Return only the count of lines in the listing below where the word "brown" appears.

▶ _Provided material_:
---+---
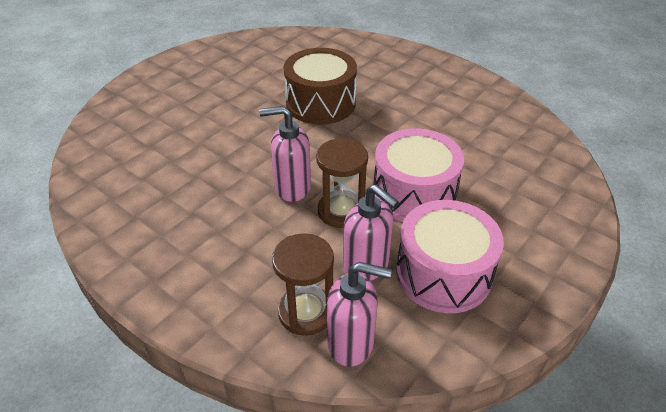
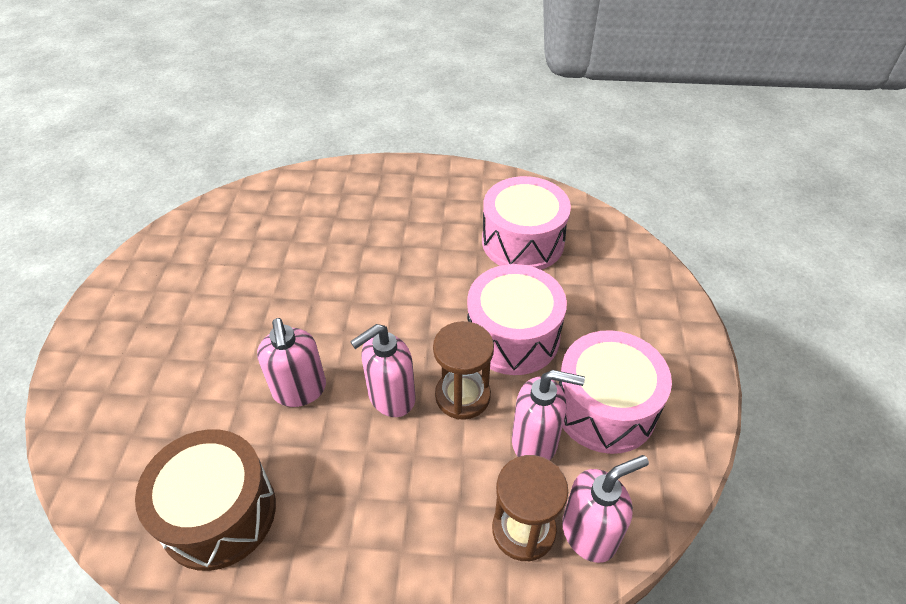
camera: 35 degrees left, 5 degrees up
(239, 156) = (300, 390): none -> pink soap dispenser
(320, 103) = (334, 277): brown drum -> brown drum (218, 513)
(481, 139) = (522, 241): none -> pink drum

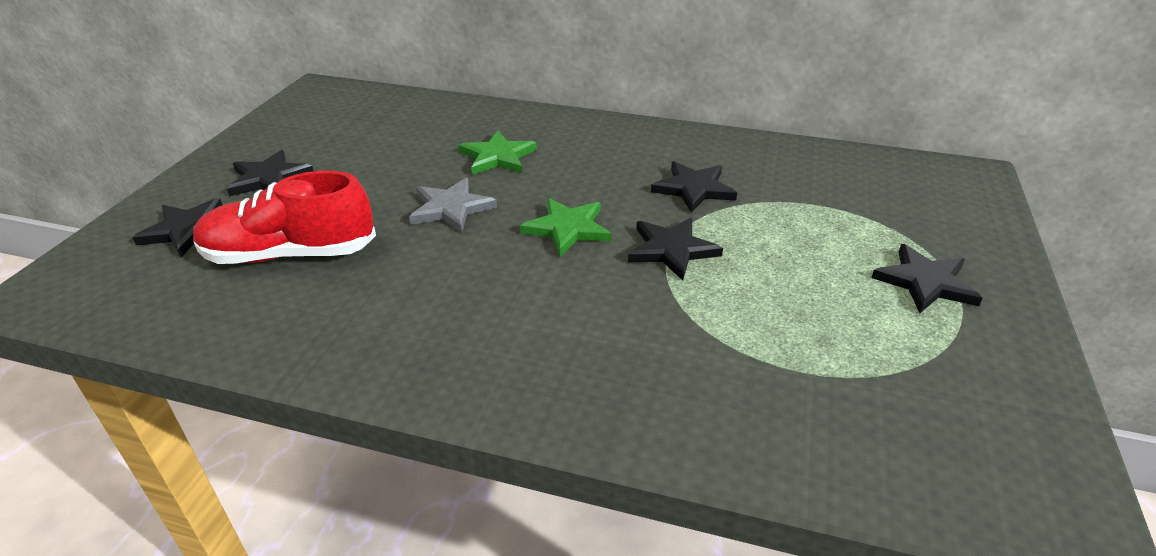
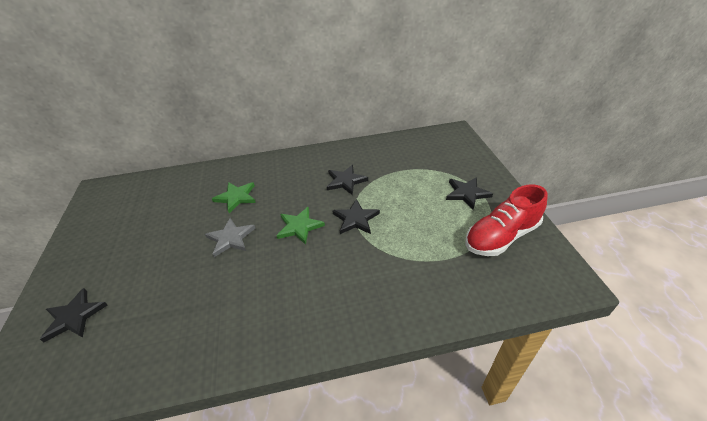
camera: 25 degrees left, 5 degrees up
(269, 178) = (106, 261): black star -> none
(290, 254) = (154, 305): red shoe -> red shoe (501, 236)

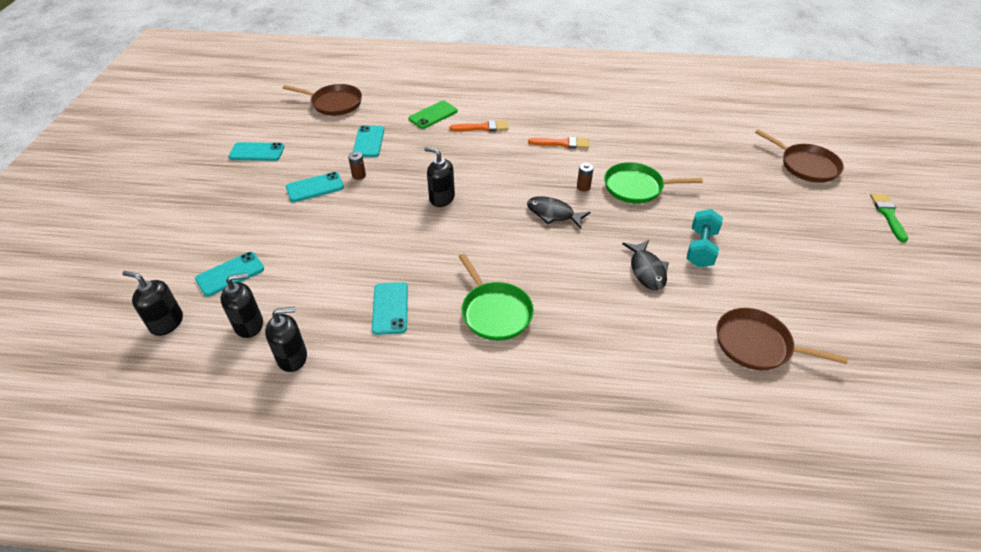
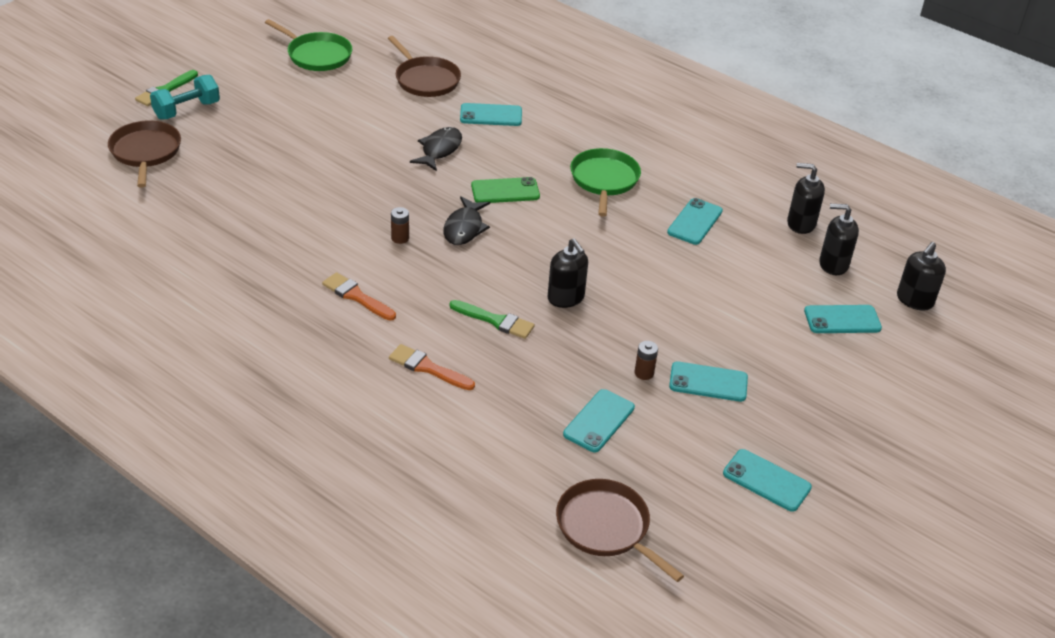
camera: 150 degrees left, 5 degrees down
(166, 322) = (914, 300): black soap dispenser -> black soap dispenser turned 75 degrees clockwise
(433, 115) = (474, 424): green phone -> green phone (505, 191)
(471, 165) = (495, 321): none -> green brush
(553, 214) = (464, 228): black fish -> black fish turned 45 degrees clockwise
(636, 187) = (346, 212): green pan -> green pan (317, 55)
(654, 333) = (491, 115): none -> turquoise phone
(701, 248) = (369, 142): turquoise dumbbell -> turquoise dumbbell (187, 110)

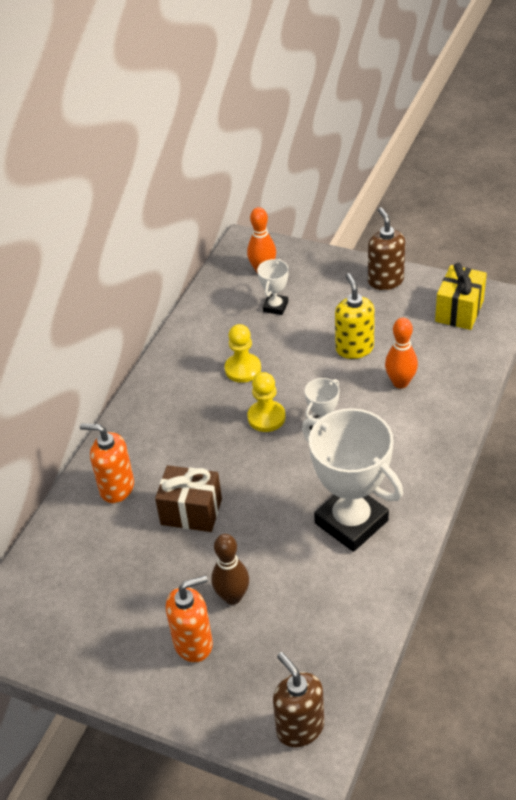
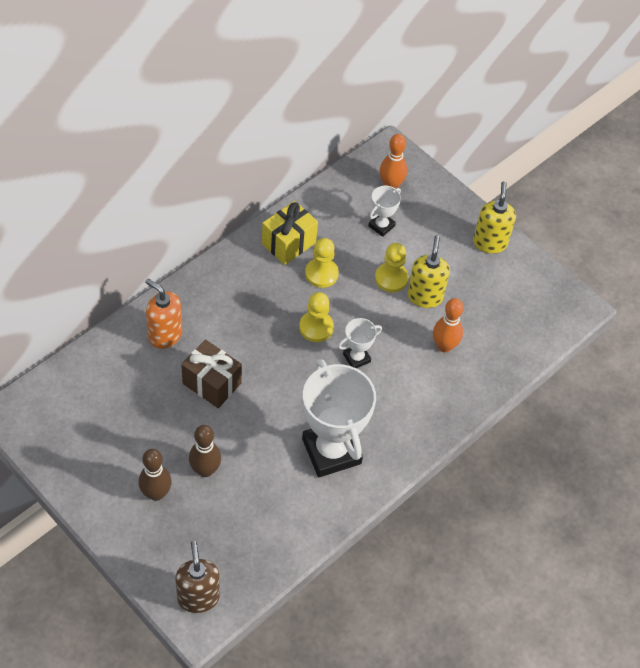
camera: 15 degrees right, 10 degrees up
(193, 643) = (156, 493): orange soap dispenser -> brown bowling pin
(312, 346) = (391, 278): none -> yellow pawn
(385, 281) = (490, 243): brown soap dispenser -> yellow soap dispenser
(459, 311) = (535, 301): yellow gift -> yellow gift (289, 243)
---+---
▶ _Solution to this task_: 3